== Records to use ==
▬▬▬▬▬▬

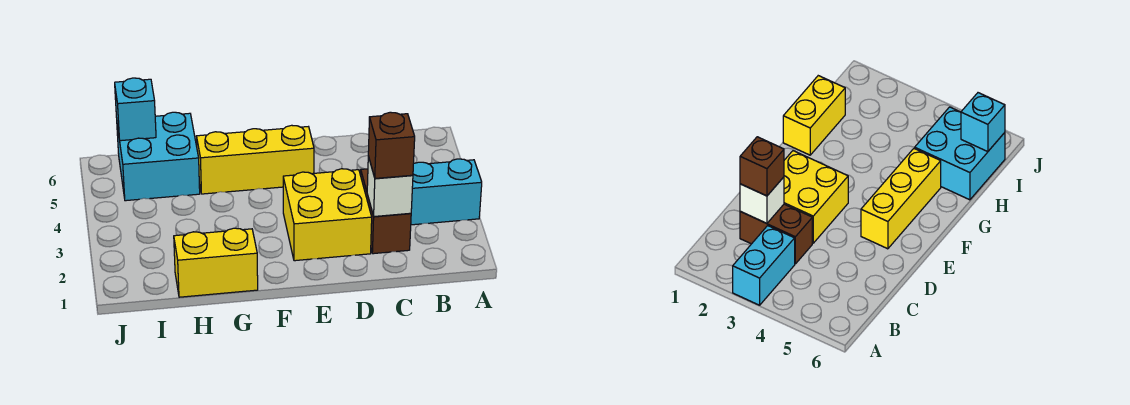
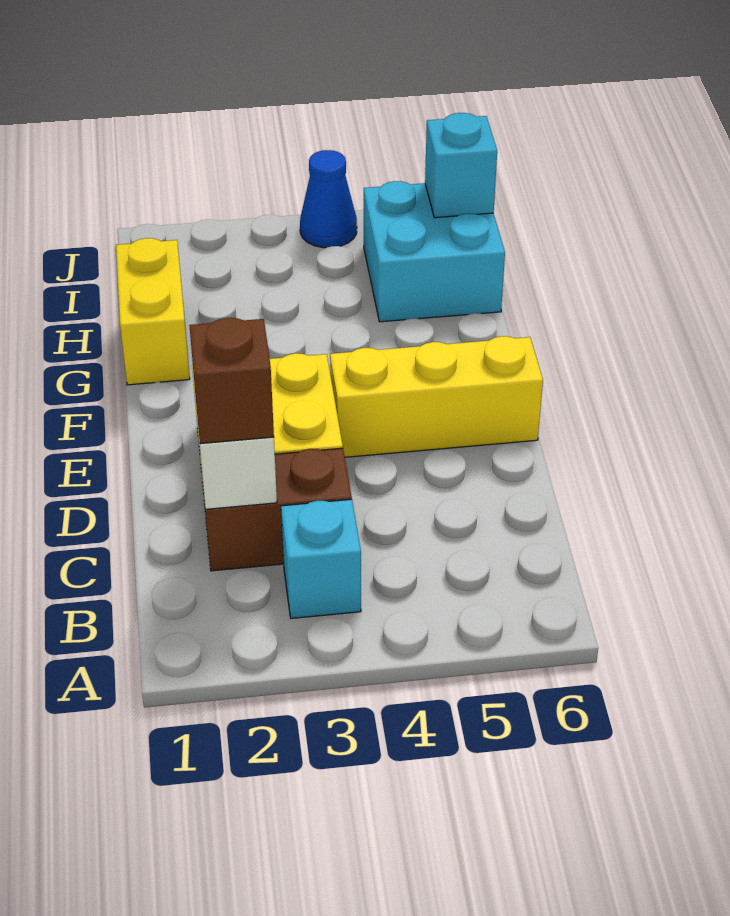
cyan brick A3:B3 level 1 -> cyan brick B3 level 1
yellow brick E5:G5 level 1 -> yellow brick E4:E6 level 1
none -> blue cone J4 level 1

▬▬▬▬▬▬

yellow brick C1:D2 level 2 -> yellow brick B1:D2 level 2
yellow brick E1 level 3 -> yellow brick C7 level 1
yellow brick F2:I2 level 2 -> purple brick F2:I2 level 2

▬▬▬▬▬▬

Write down exactly the span of lines above from the one containing "yellow brick E5:G5" to the one containing "none -> blue cone J4 level 1", both ends included.

== Solution to this problem ==
yellow brick E5:G5 level 1 -> yellow brick E4:E6 level 1
none -> blue cone J4 level 1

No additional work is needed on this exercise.